◆ **Activity**
The records below are to be reproduced exactly, and no picture should appear in the copy.

◆ **Study material**
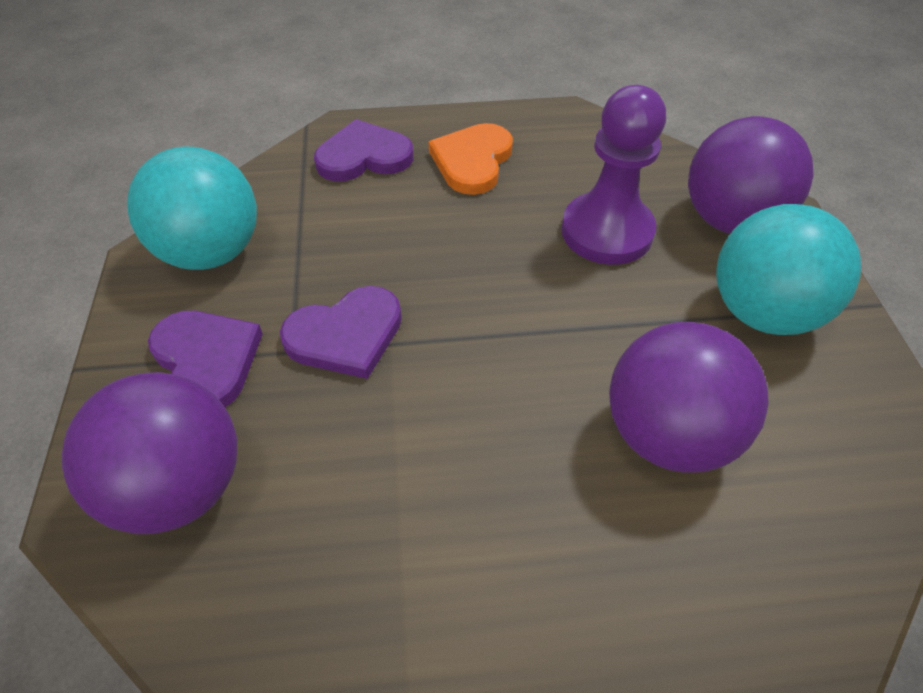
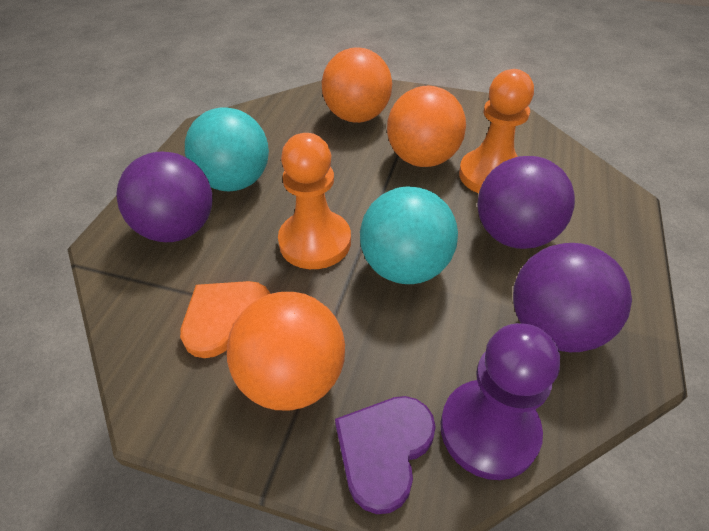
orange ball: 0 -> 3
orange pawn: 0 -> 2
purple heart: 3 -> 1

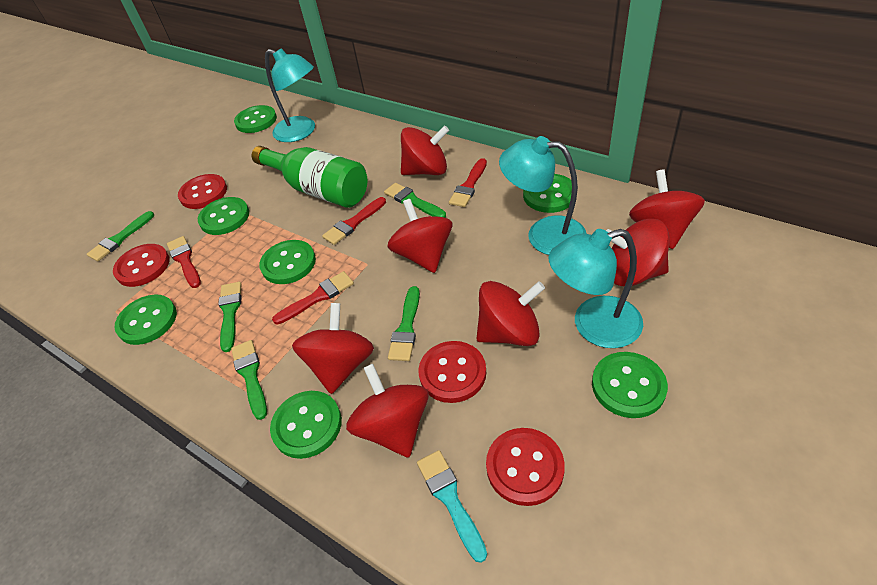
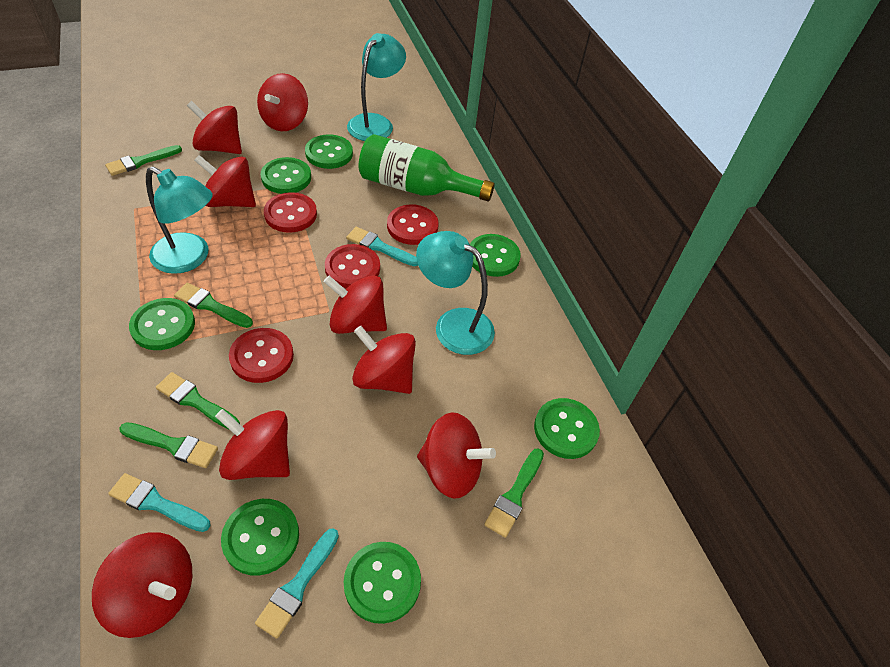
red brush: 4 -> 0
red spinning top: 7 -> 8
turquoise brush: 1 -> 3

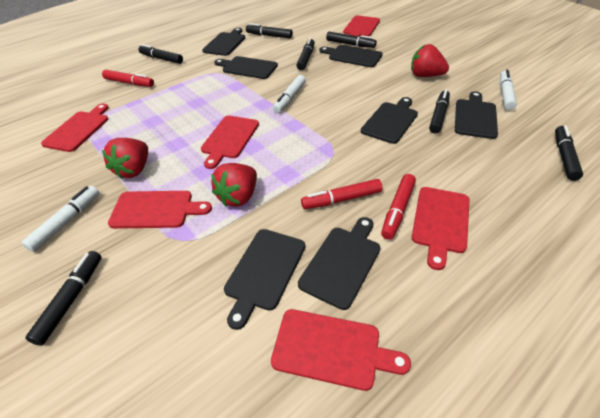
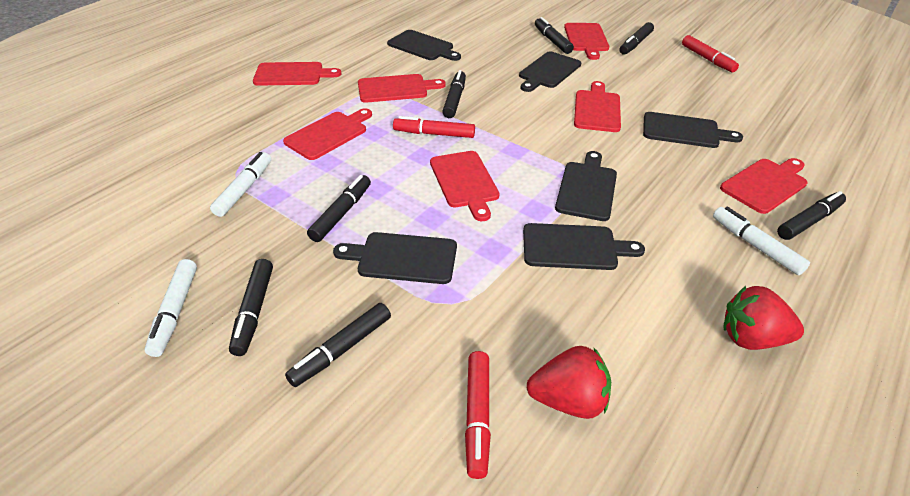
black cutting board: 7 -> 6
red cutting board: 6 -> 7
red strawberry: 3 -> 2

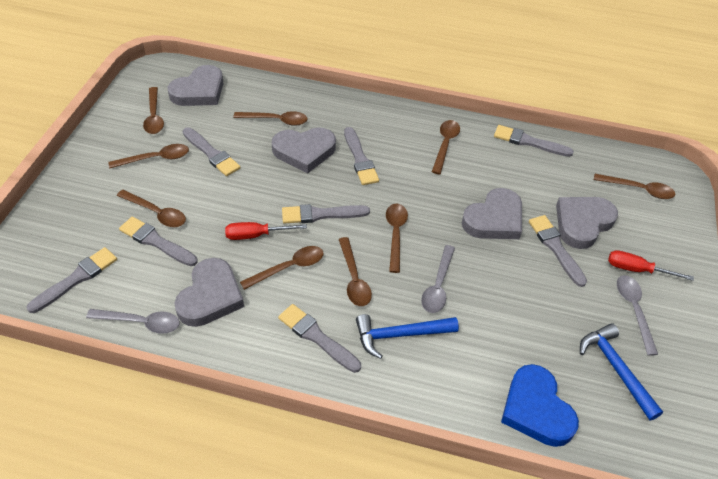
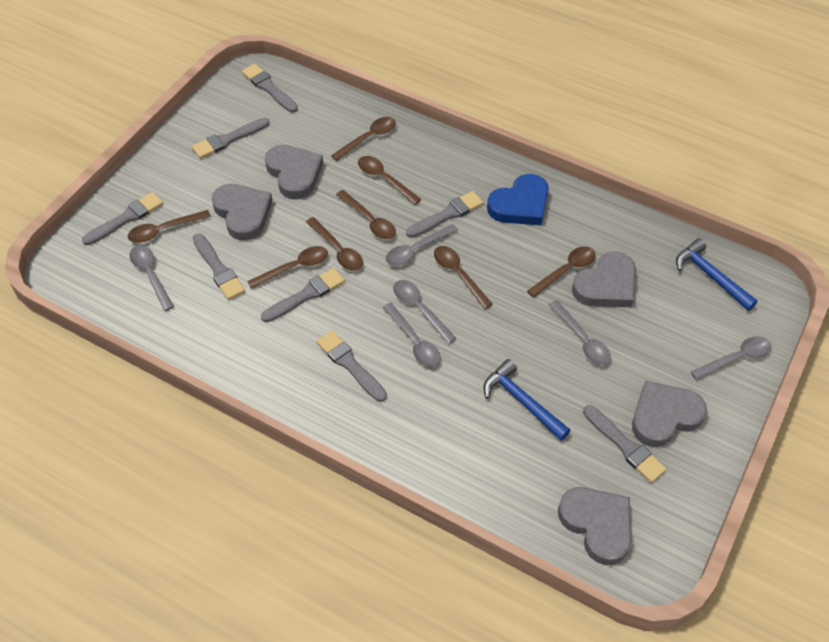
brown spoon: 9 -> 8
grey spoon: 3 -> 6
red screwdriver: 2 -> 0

◆ **Answer for the task**
orange ball: 0 -> 3
orange pawn: 0 -> 2
purple heart: 3 -> 1

red brush: 4 -> 0
red spinning top: 7 -> 8
turquoise brush: 1 -> 3

black cutting board: 7 -> 6
red cutting board: 6 -> 7
red strawberry: 3 -> 2

brown spoon: 9 -> 8
grey spoon: 3 -> 6
red screwdriver: 2 -> 0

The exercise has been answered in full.